Aerial scene object inventories:

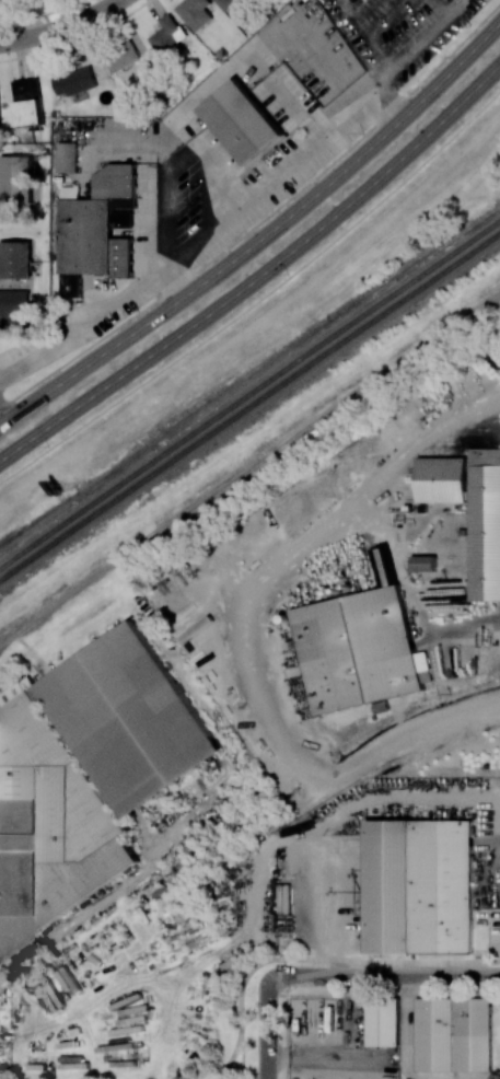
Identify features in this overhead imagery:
building: (0, 1)
building: (226, 4)
building: (194, 12)
road: (63, 28)
building: (166, 37)
road: (409, 53)
building: (131, 59)
building: (75, 81)
building: (27, 101)
building: (242, 121)
building: (66, 156)
building: (15, 179)
road: (262, 219)
building: (97, 227)
road: (262, 238)
building: (15, 259)
road: (261, 275)
road: (259, 298)
building: (14, 308)
railway: (249, 392)
railway: (250, 407)
building: (444, 479)
building: (484, 524)
building: (424, 563)
road: (235, 626)
building: (359, 649)
building: (134, 720)
road: (403, 797)
building: (421, 886)
road: (320, 905)
road: (338, 957)
road: (383, 974)
building: (382, 1019)
road: (266, 1026)
road: (405, 1027)
building: (434, 1033)
road: (241, 1057)
road: (320, 1057)
road: (229, 1060)

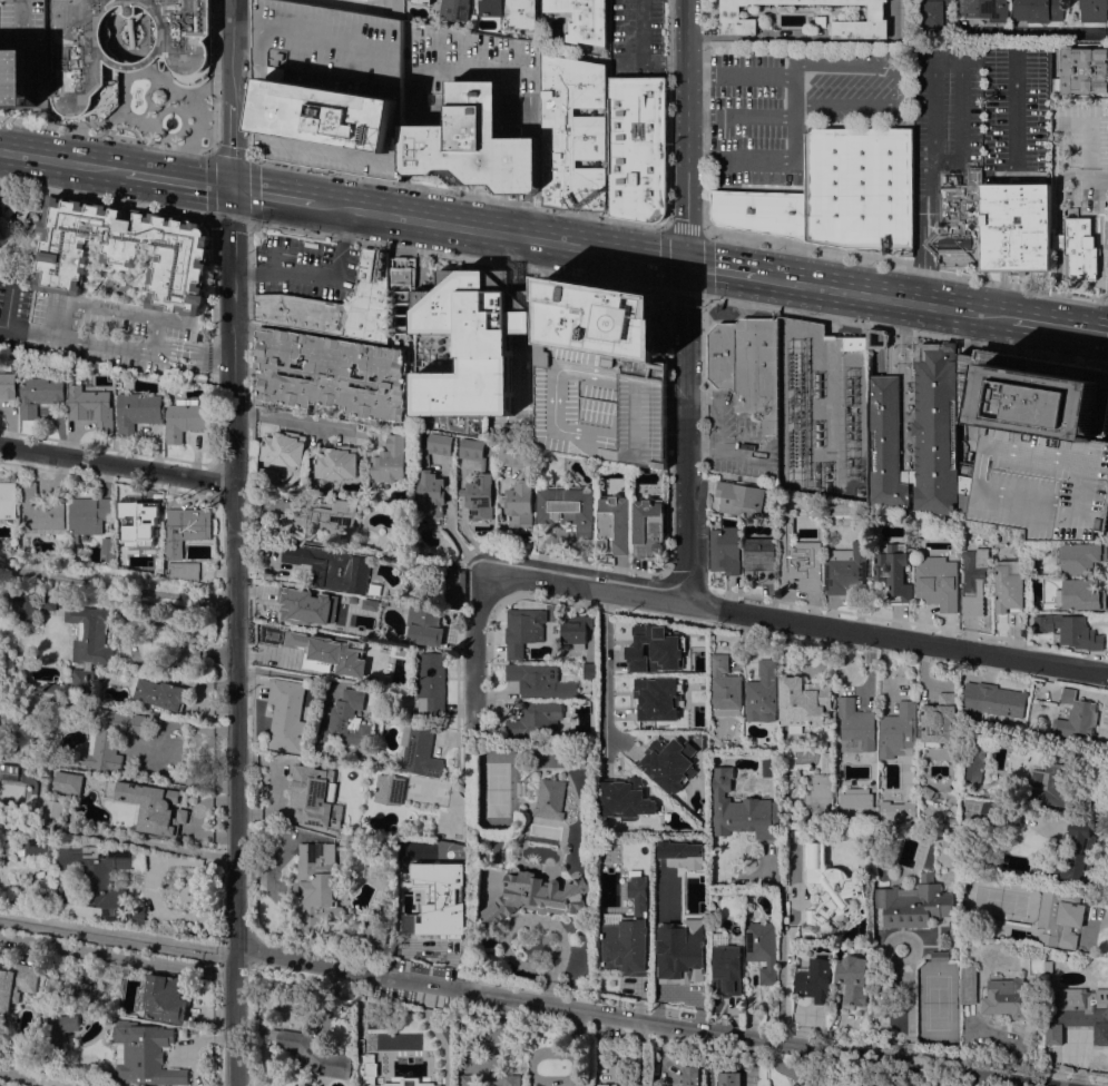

* [Exercise details]:
A word-for-word transcription of the entries above, free of images, is what is wanted.

* [Written reply]:
Identify features in this overhead imagery:
building: (0, 1)
building: (226, 4)
building: (194, 12)
road: (63, 28)
building: (166, 37)
road: (409, 53)
building: (131, 59)
building: (75, 81)
building: (27, 101)
building: (242, 121)
building: (66, 156)
building: (15, 179)
road: (262, 219)
building: (97, 227)
road: (262, 238)
building: (15, 259)
road: (261, 275)
road: (259, 298)
building: (14, 308)
railway: (249, 392)
railway: (250, 407)
building: (444, 479)
building: (484, 524)
building: (424, 563)
road: (235, 626)
building: (359, 649)
building: (134, 720)
road: (403, 797)
building: (421, 886)
road: (320, 905)
road: (338, 957)
road: (383, 974)
building: (382, 1019)
road: (266, 1026)
road: (405, 1027)
building: (434, 1033)
road: (241, 1057)
road: (320, 1057)
road: (229, 1060)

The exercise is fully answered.